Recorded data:
┌──
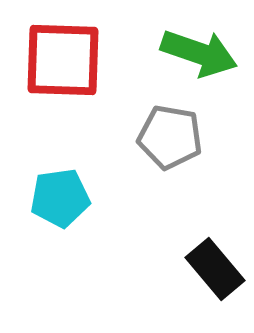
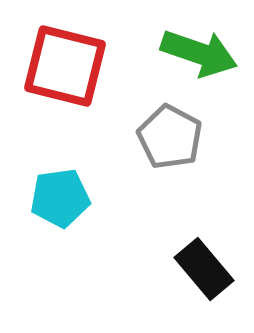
red square: moved 2 px right, 6 px down; rotated 12 degrees clockwise
gray pentagon: rotated 18 degrees clockwise
black rectangle: moved 11 px left
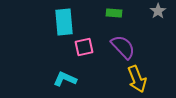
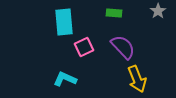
pink square: rotated 12 degrees counterclockwise
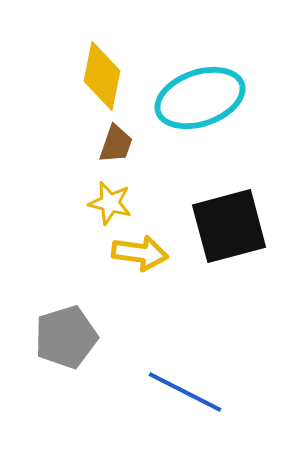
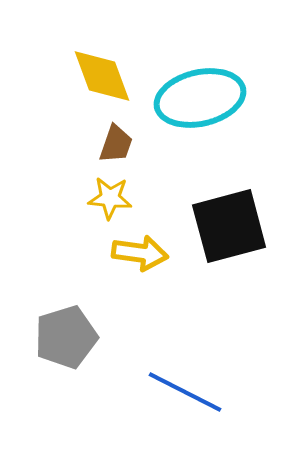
yellow diamond: rotated 32 degrees counterclockwise
cyan ellipse: rotated 6 degrees clockwise
yellow star: moved 5 px up; rotated 9 degrees counterclockwise
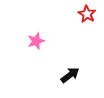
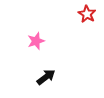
black arrow: moved 24 px left, 2 px down
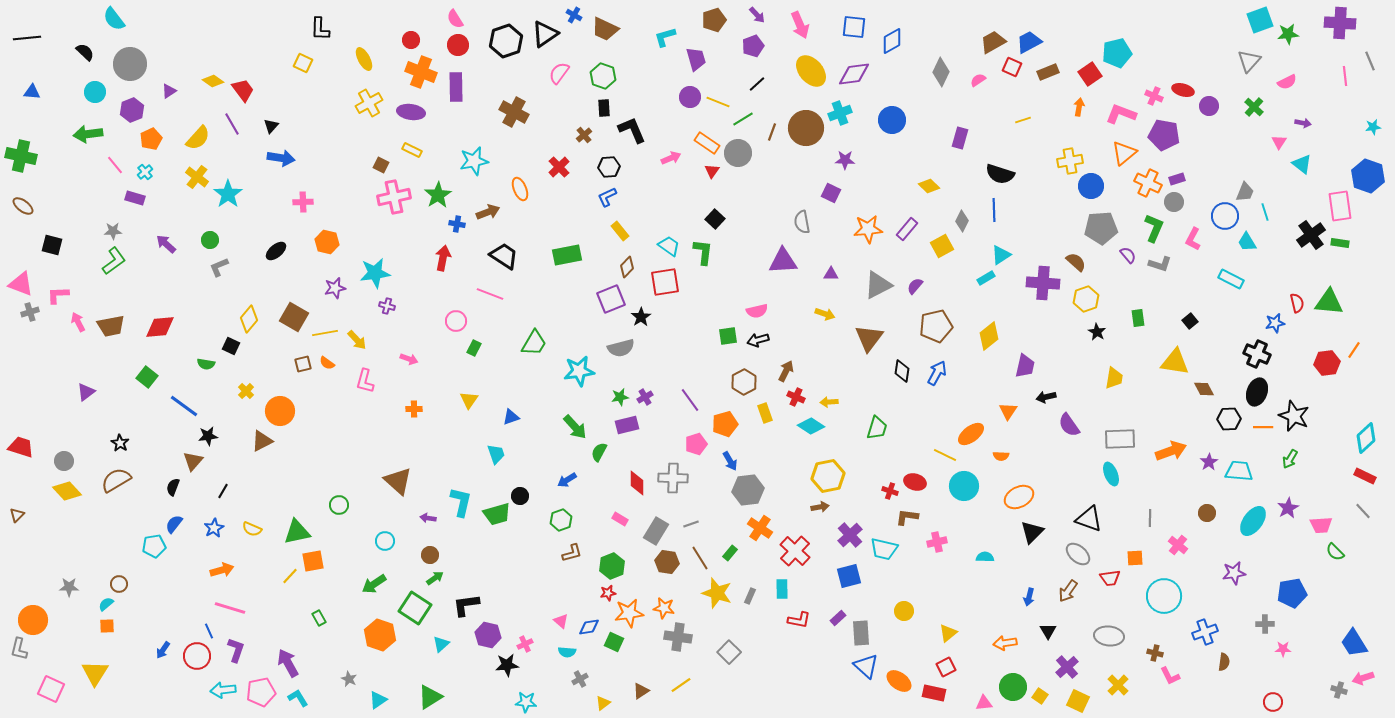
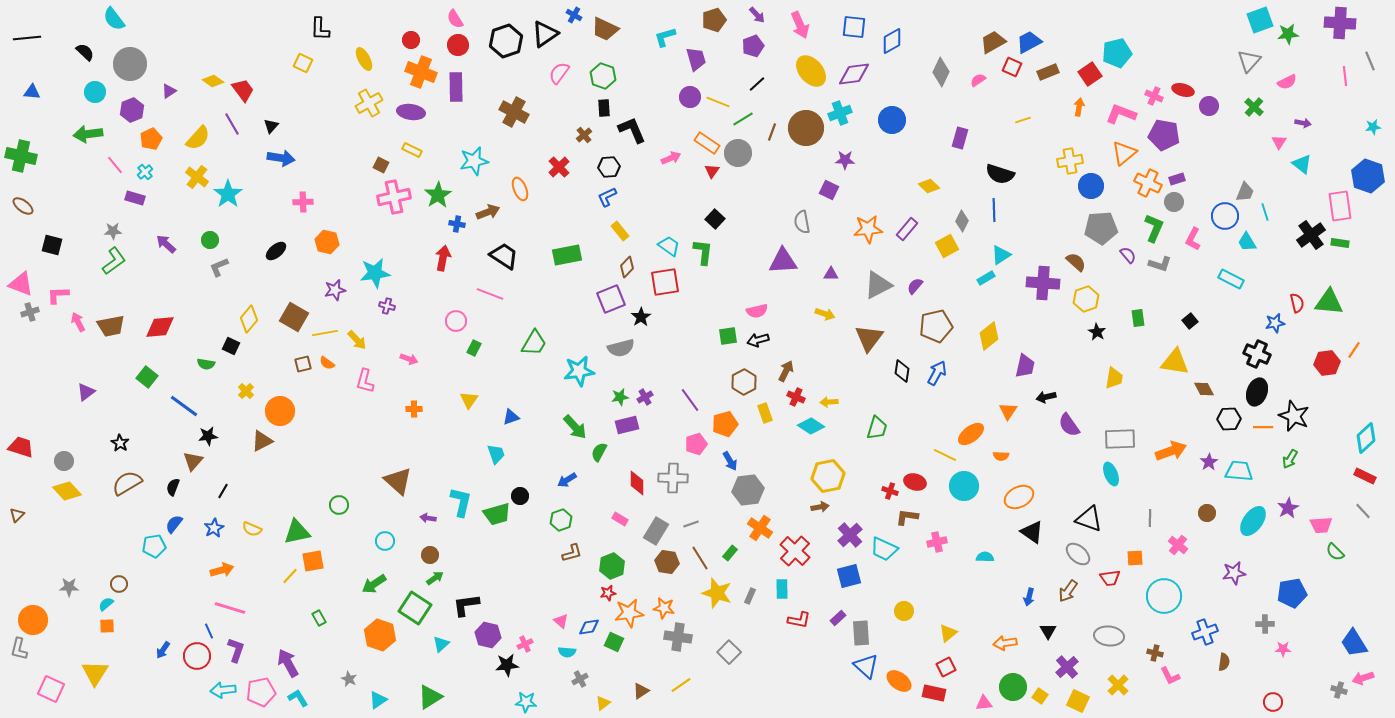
purple square at (831, 193): moved 2 px left, 3 px up
yellow square at (942, 246): moved 5 px right
purple star at (335, 288): moved 2 px down
brown semicircle at (116, 480): moved 11 px right, 3 px down
black triangle at (1032, 532): rotated 40 degrees counterclockwise
cyan trapezoid at (884, 549): rotated 12 degrees clockwise
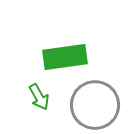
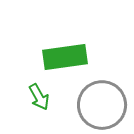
gray circle: moved 7 px right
└──
▸ BRIEF
Which lines above hold the word "down"? Copy each of them.

▸ EXERCISE RESULT
red square: moved 2 px right, 6 px down; rotated 12 degrees clockwise
black arrow: moved 24 px left, 2 px down
purple star at (335, 288): moved 2 px down
brown semicircle at (116, 480): moved 11 px right, 3 px down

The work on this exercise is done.